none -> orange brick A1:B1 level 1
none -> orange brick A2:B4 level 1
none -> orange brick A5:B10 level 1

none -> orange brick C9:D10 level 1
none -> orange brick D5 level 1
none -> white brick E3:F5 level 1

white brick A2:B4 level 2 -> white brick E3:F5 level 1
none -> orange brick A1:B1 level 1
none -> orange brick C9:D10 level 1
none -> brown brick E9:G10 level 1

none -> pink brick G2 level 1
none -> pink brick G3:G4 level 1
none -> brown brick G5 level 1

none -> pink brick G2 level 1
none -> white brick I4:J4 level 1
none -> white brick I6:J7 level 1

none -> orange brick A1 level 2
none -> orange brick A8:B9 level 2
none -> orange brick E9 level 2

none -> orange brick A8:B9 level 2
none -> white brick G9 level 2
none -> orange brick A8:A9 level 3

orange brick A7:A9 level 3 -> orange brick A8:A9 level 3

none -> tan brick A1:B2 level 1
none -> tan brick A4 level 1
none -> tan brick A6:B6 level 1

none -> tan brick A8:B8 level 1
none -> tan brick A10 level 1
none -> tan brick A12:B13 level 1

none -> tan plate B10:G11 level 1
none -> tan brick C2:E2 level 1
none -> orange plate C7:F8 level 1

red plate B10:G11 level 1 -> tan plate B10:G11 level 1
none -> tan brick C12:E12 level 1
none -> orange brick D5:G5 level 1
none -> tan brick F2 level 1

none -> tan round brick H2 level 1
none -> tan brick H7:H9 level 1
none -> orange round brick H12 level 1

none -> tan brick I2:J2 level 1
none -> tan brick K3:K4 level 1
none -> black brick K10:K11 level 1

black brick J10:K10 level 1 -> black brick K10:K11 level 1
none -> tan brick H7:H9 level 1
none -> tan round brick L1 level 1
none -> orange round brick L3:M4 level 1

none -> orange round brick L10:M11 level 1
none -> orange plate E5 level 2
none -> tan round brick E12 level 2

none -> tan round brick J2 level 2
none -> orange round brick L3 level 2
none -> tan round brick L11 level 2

..........

What this task involves — Within this data, count the lines that include the string "white" and write the number with nothing else.

Answer space — 5